▼
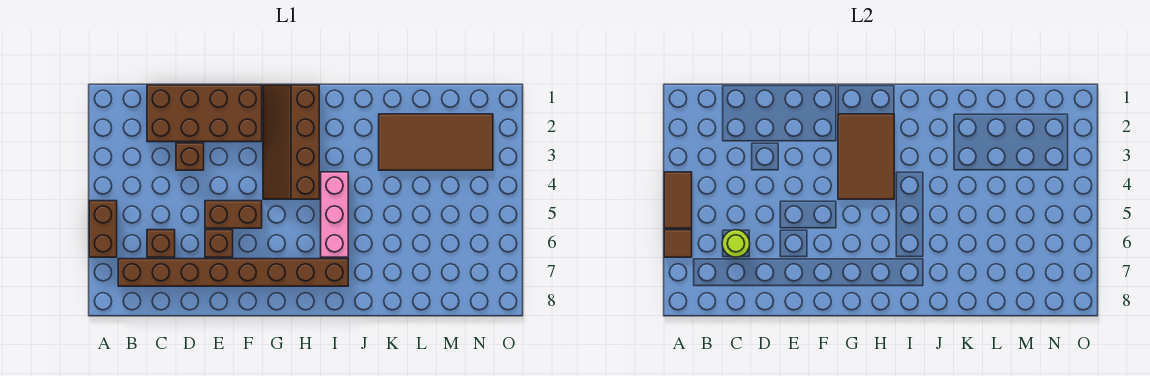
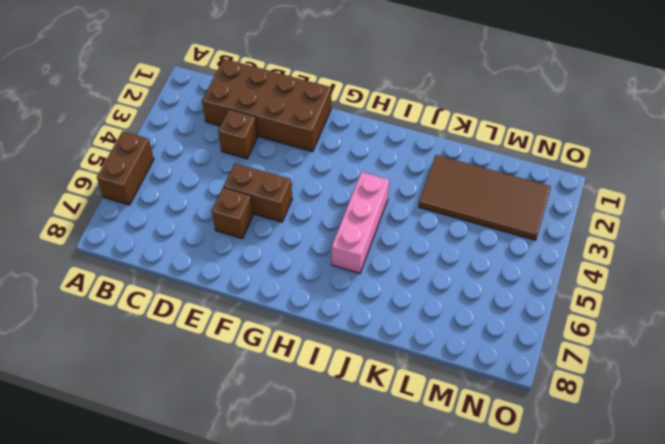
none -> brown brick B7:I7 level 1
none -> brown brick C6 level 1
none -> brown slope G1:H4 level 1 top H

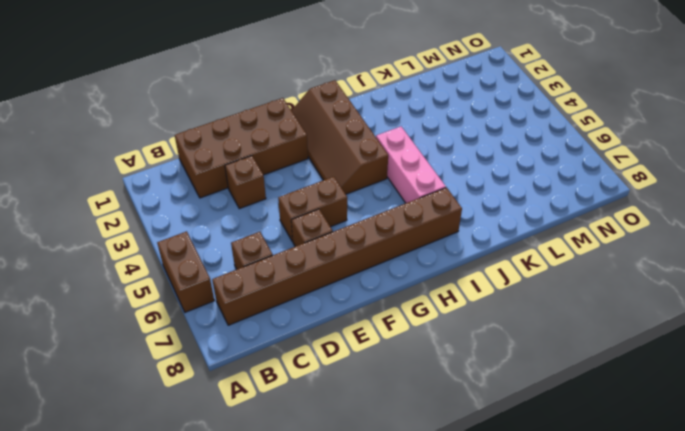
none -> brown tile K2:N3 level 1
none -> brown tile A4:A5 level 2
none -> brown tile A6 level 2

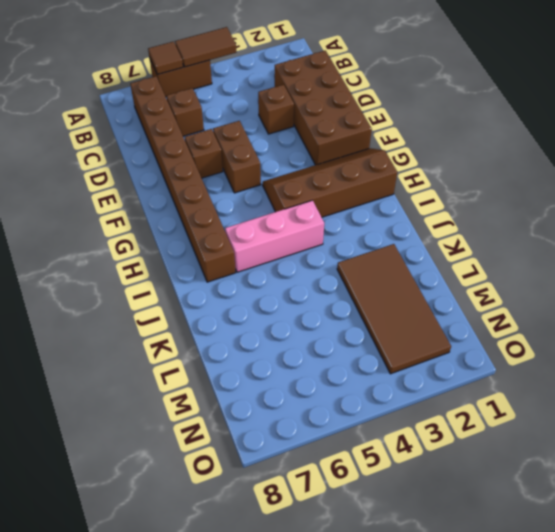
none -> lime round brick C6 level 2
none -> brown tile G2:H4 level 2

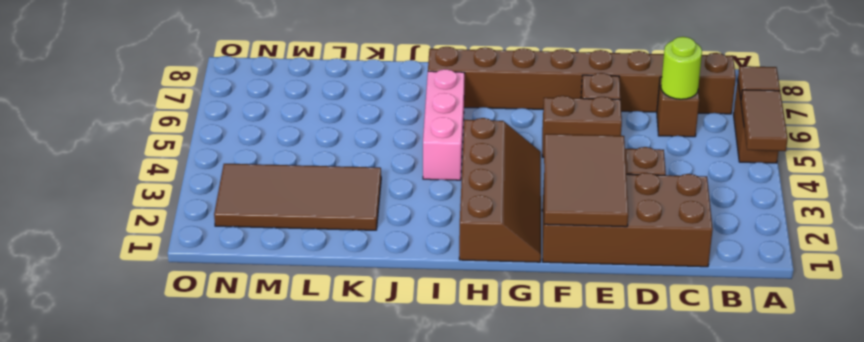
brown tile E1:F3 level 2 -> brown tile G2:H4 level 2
▲
▼
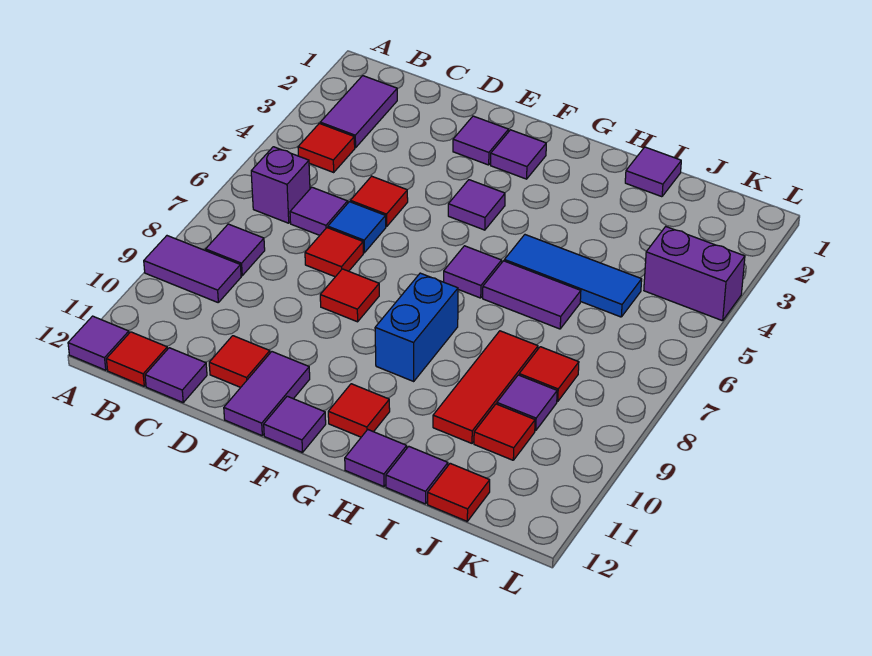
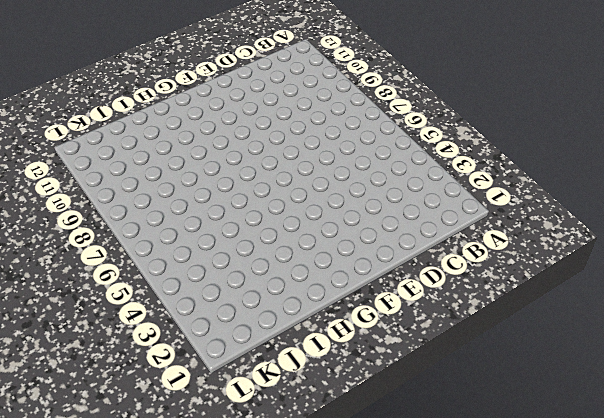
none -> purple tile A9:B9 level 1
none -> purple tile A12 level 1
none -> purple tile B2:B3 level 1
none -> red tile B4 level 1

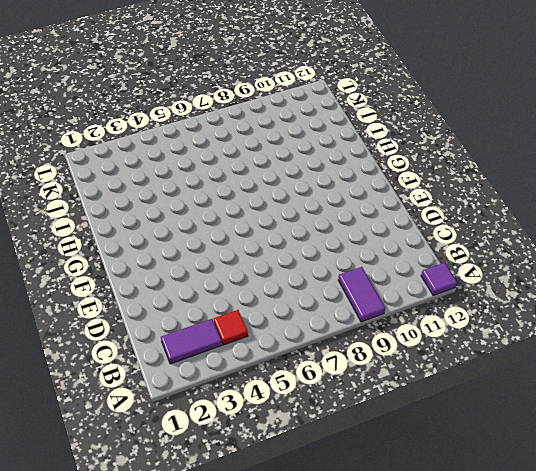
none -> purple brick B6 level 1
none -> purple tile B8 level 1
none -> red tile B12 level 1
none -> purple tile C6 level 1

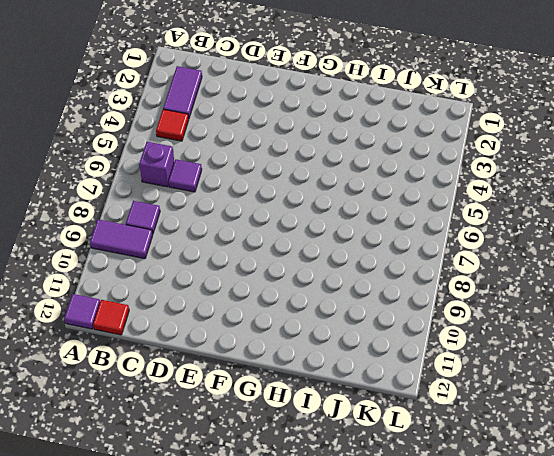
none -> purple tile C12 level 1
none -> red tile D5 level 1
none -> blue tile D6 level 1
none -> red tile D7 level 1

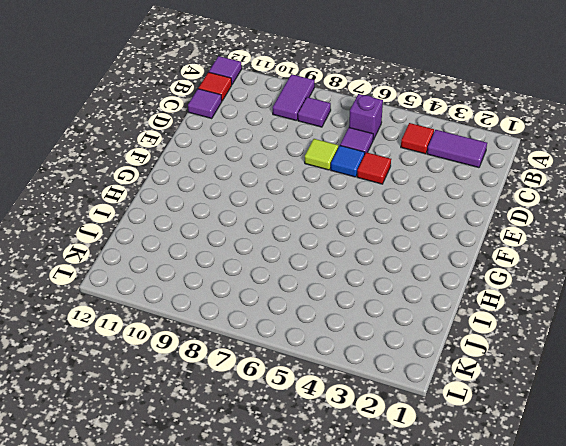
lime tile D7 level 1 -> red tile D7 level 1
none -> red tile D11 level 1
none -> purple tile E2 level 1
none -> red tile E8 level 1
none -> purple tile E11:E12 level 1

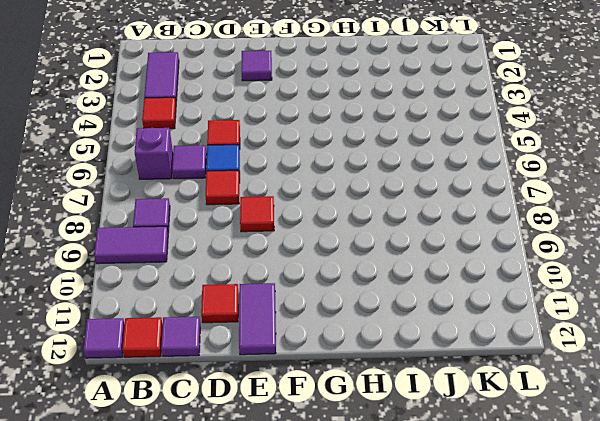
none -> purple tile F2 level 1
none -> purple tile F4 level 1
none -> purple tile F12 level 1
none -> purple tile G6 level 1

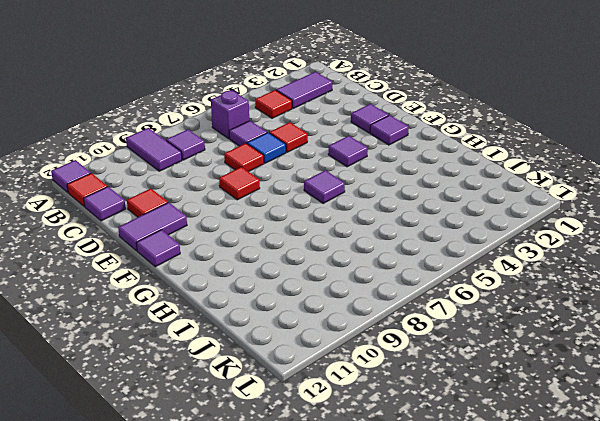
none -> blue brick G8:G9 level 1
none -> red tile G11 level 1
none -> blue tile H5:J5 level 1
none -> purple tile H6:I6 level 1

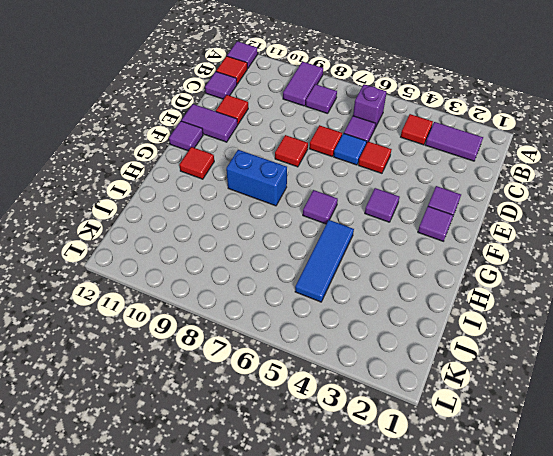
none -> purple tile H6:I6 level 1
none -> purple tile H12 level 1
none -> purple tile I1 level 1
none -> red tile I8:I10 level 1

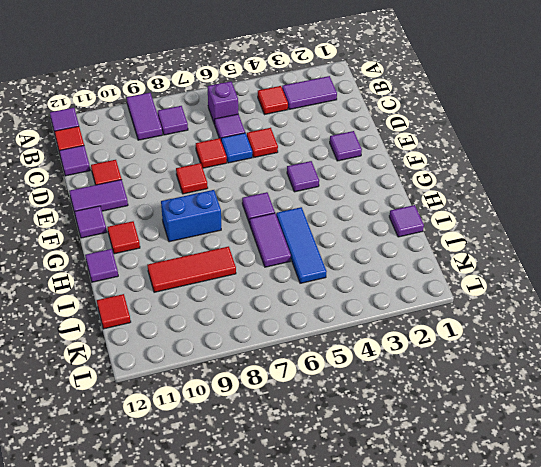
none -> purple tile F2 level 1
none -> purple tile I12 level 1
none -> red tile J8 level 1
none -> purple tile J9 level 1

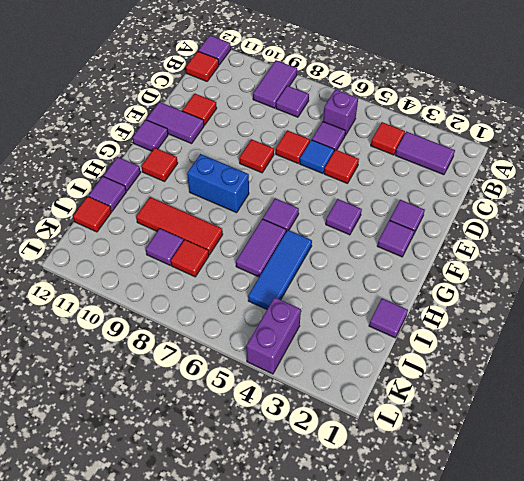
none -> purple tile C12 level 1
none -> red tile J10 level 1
▲
### Task instructions
Going through the data above, please tally the lines that contain the string "blue" and return only the total.

### Task solution
3